**Problem to work on**
Would you please restate the data exactly as it stands, apart from the pictures?

########################################

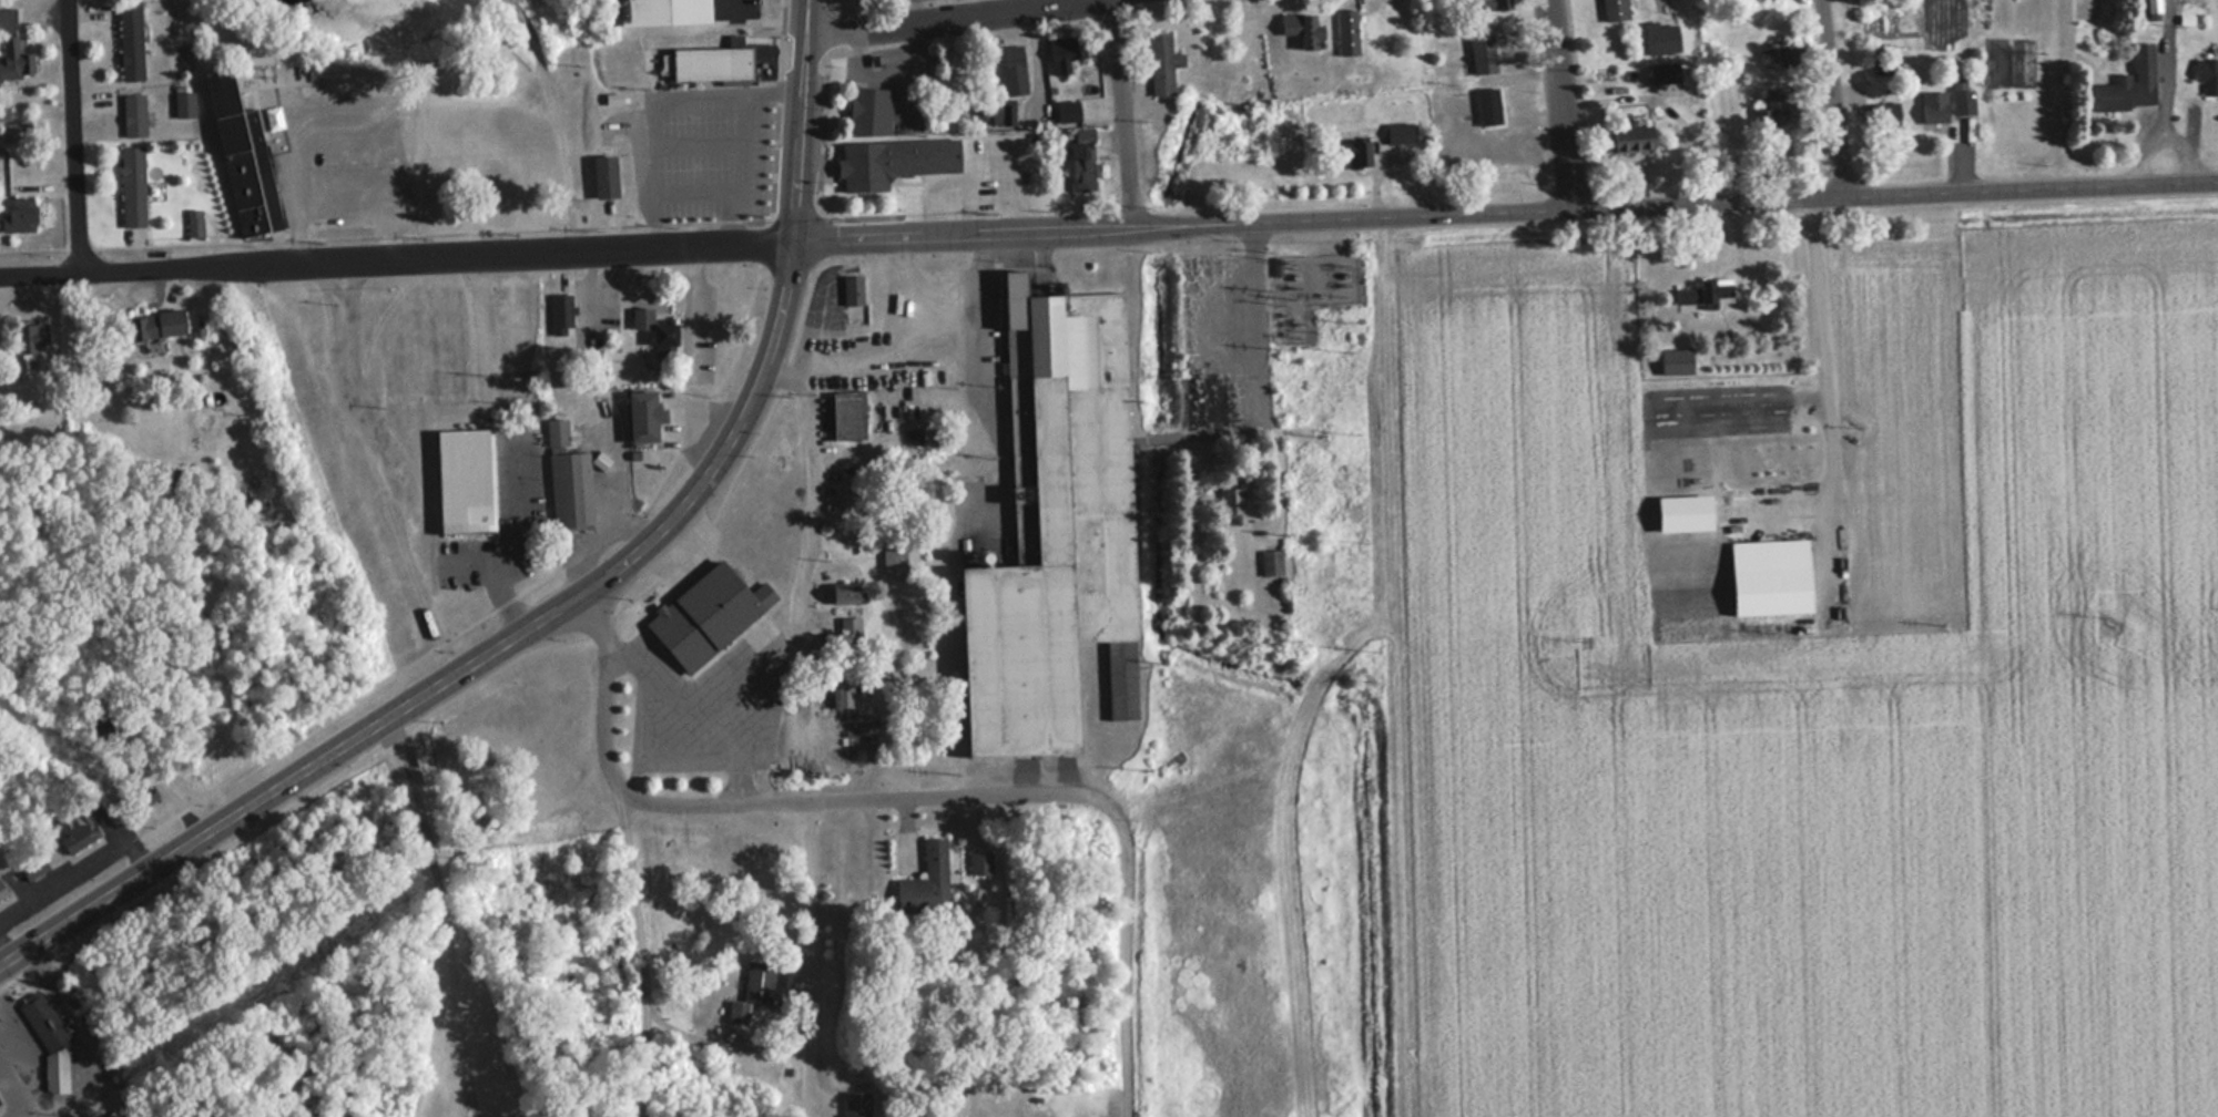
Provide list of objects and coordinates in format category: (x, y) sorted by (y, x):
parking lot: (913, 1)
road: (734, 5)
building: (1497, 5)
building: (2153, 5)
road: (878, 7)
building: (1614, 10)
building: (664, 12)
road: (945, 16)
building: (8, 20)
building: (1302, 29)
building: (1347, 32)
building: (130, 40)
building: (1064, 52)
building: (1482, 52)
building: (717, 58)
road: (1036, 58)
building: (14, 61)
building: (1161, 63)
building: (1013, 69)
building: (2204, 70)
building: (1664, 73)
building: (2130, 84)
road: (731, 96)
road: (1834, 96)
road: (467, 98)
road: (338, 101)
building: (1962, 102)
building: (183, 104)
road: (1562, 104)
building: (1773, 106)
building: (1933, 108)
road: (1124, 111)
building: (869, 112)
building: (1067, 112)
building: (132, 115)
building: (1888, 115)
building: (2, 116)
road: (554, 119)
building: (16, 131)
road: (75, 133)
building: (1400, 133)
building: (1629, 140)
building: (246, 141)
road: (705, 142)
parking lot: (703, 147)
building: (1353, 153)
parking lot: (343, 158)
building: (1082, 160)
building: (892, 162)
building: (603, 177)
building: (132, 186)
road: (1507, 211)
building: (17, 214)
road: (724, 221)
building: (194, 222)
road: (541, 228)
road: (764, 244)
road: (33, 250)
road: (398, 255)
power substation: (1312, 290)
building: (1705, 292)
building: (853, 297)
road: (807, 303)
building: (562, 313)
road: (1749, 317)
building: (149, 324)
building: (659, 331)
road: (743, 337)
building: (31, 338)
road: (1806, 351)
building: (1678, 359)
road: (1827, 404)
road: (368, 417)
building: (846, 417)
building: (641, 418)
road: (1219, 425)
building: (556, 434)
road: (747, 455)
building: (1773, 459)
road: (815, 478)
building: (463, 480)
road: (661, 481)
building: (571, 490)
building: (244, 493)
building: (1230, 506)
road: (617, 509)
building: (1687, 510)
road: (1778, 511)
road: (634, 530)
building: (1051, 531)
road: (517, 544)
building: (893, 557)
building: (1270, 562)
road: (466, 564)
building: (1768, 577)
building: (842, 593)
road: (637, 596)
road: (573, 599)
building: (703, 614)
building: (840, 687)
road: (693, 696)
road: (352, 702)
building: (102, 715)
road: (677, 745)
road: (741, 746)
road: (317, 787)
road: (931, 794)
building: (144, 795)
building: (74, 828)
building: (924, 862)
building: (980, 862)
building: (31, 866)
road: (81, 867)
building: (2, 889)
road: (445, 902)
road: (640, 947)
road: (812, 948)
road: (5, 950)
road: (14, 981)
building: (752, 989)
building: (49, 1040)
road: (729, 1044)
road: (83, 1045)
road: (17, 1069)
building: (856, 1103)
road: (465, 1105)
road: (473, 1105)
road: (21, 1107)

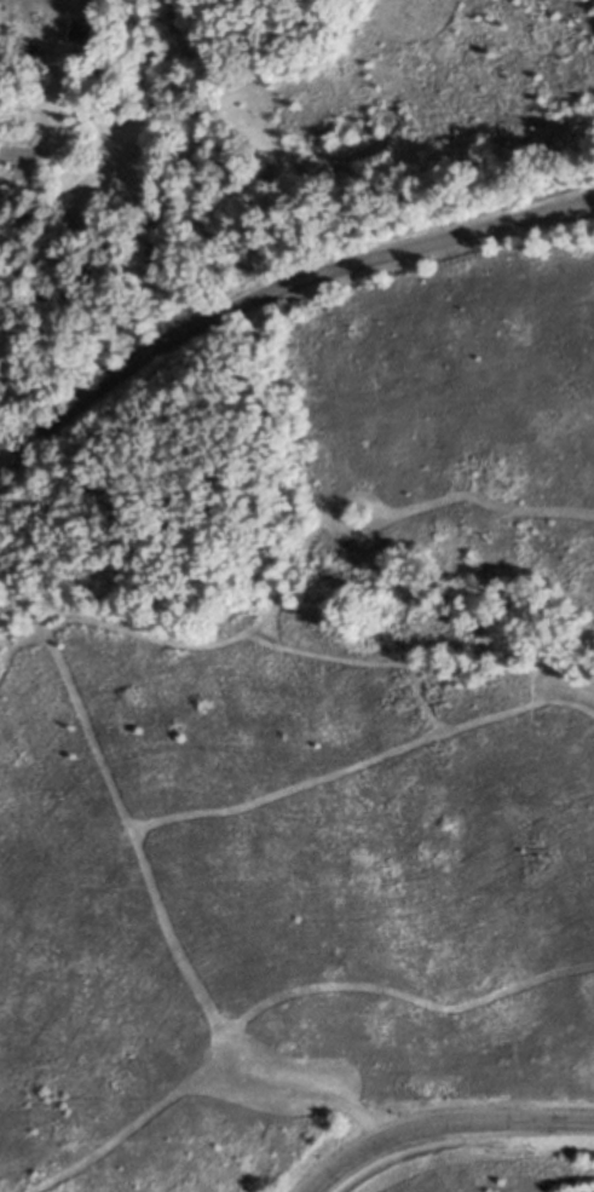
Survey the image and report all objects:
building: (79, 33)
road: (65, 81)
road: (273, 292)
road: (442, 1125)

########################################

**Output of the exercise**
Provide list of objects and coordinates in format category: (x, y) sorted by (y, x):
parking lot: (913, 1)
road: (734, 5)
building: (1497, 5)
building: (2153, 5)
road: (878, 7)
building: (1614, 10)
building: (664, 12)
road: (945, 16)
building: (8, 20)
building: (1302, 29)
building: (1347, 32)
building: (130, 40)
building: (1064, 52)
building: (1482, 52)
building: (717, 58)
road: (1036, 58)
building: (14, 61)
building: (1161, 63)
building: (1013, 69)
building: (2204, 70)
building: (1664, 73)
building: (2130, 84)
road: (731, 96)
road: (1834, 96)
road: (467, 98)
road: (338, 101)
building: (1962, 102)
building: (183, 104)
road: (1562, 104)
building: (1773, 106)
building: (1933, 108)
road: (1124, 111)
building: (869, 112)
building: (1067, 112)
building: (132, 115)
building: (1888, 115)
building: (2, 116)
road: (554, 119)
building: (16, 131)
road: (75, 133)
building: (1400, 133)
building: (1629, 140)
building: (246, 141)
road: (705, 142)
parking lot: (703, 147)
building: (1353, 153)
parking lot: (343, 158)
building: (1082, 160)
building: (892, 162)
building: (603, 177)
building: (132, 186)
road: (1507, 211)
building: (17, 214)
road: (724, 221)
building: (194, 222)
road: (541, 228)
road: (764, 244)
road: (33, 250)
road: (398, 255)
power substation: (1312, 290)
building: (1705, 292)
building: (853, 297)
road: (807, 303)
building: (562, 313)
road: (1749, 317)
building: (149, 324)
building: (659, 331)
road: (743, 337)
building: (31, 338)
road: (1806, 351)
building: (1678, 359)
road: (1827, 404)
road: (368, 417)
building: (846, 417)
building: (641, 418)
road: (1219, 425)
building: (556, 434)
road: (747, 455)
building: (1773, 459)
road: (815, 478)
building: (463, 480)
road: (661, 481)
building: (571, 490)
building: (244, 493)
building: (1230, 506)
road: (617, 509)
building: (1687, 510)
road: (1778, 511)
road: (634, 530)
building: (1051, 531)
road: (517, 544)
building: (893, 557)
building: (1270, 562)
road: (466, 564)
building: (1768, 577)
building: (842, 593)
road: (637, 596)
road: (573, 599)
building: (703, 614)
building: (840, 687)
road: (693, 696)
road: (352, 702)
building: (102, 715)
road: (677, 745)
road: (741, 746)
road: (317, 787)
road: (931, 794)
building: (144, 795)
building: (74, 828)
building: (924, 862)
building: (980, 862)
building: (31, 866)
road: (81, 867)
building: (2, 889)
road: (445, 902)
road: (640, 947)
road: (812, 948)
road: (5, 950)
road: (14, 981)
building: (752, 989)
building: (49, 1040)
road: (729, 1044)
road: (83, 1045)
road: (17, 1069)
building: (856, 1103)
road: (465, 1105)
road: (473, 1105)
road: (21, 1107)

Survey the image and report all objects:
building: (79, 33)
road: (65, 81)
road: (273, 292)
road: (442, 1125)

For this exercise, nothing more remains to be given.